* **Items from a dataset**:

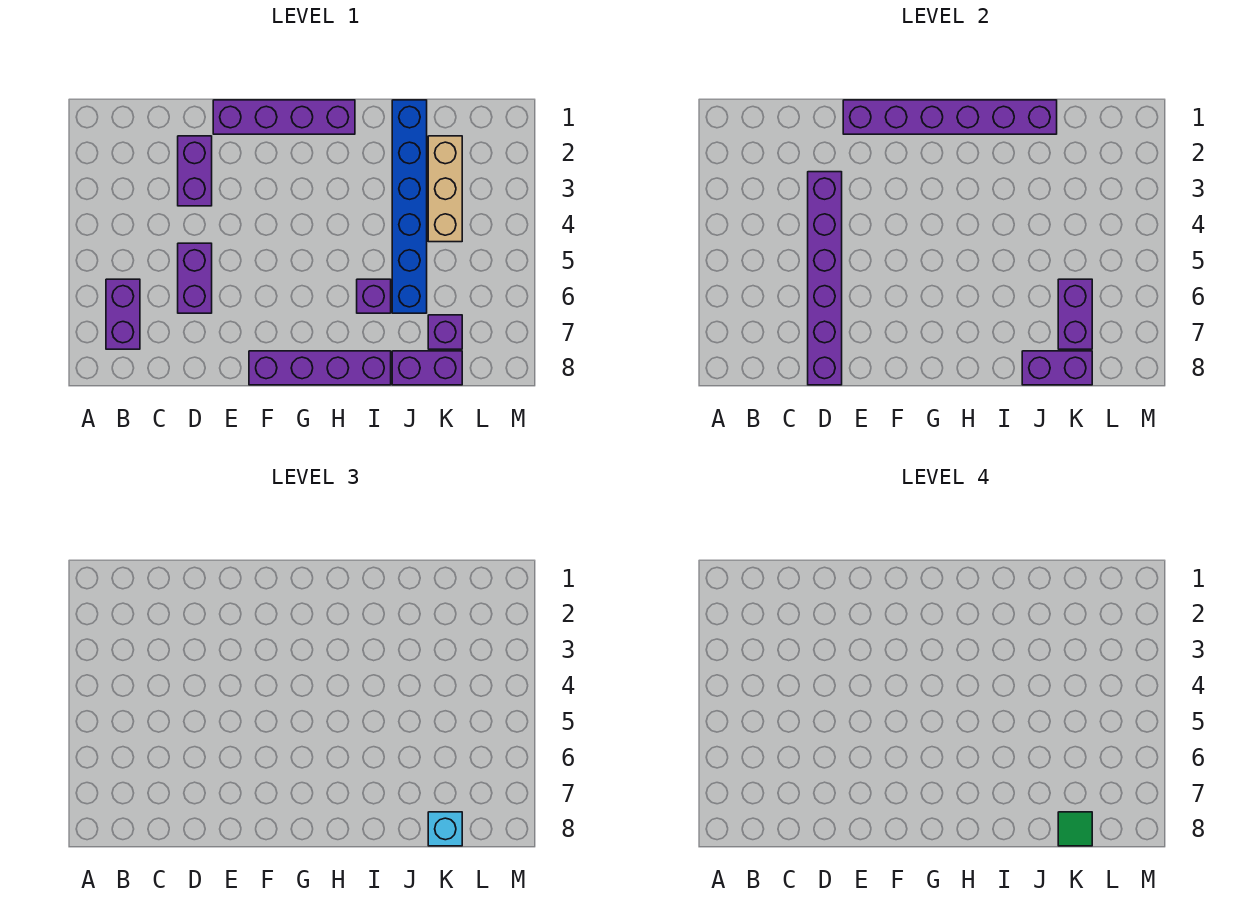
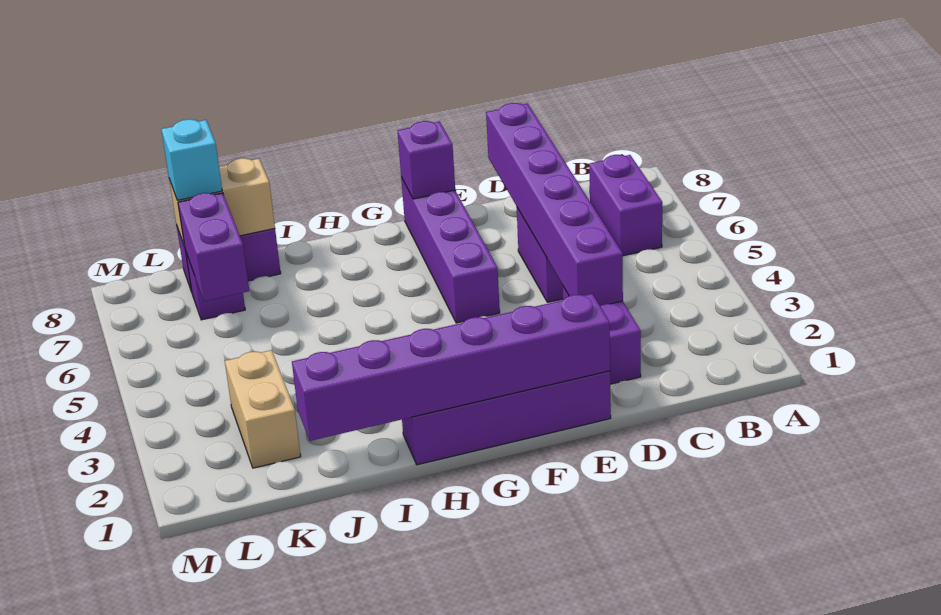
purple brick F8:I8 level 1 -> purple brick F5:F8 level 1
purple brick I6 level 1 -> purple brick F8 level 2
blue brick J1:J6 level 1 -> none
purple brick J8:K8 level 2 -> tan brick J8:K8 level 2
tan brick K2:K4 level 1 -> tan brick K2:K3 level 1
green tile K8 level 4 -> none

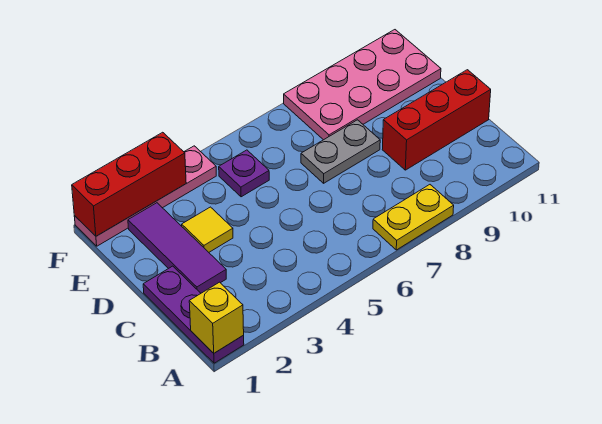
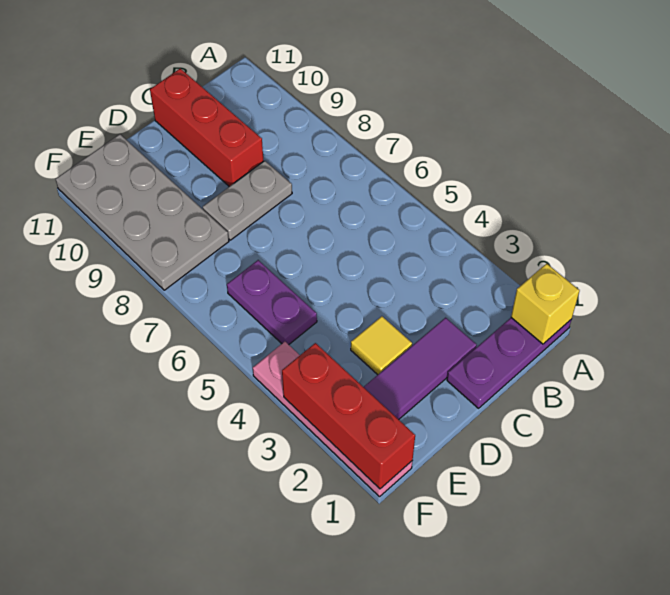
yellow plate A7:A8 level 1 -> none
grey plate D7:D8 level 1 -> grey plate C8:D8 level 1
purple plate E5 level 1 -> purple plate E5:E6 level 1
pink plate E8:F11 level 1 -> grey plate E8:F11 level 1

* **Work to complete**:
From the records given above, copy all lines containing "purple".

* **Response area**:
purple brick F8:I8 level 1 -> purple brick F5:F8 level 1
purple brick I6 level 1 -> purple brick F8 level 2
purple brick J8:K8 level 2 -> tan brick J8:K8 level 2
purple plate E5 level 1 -> purple plate E5:E6 level 1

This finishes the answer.